## Problem to work on
Retype everything in the listing, leaving each line exactly as it is.

## Dataset excerpt

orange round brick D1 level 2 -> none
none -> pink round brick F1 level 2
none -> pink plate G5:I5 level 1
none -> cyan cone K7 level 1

## Response
orange round brick D1 level 2 -> none
none -> pink round brick F1 level 2
none -> pink plate G5:I5 level 1
none -> cyan cone K7 level 1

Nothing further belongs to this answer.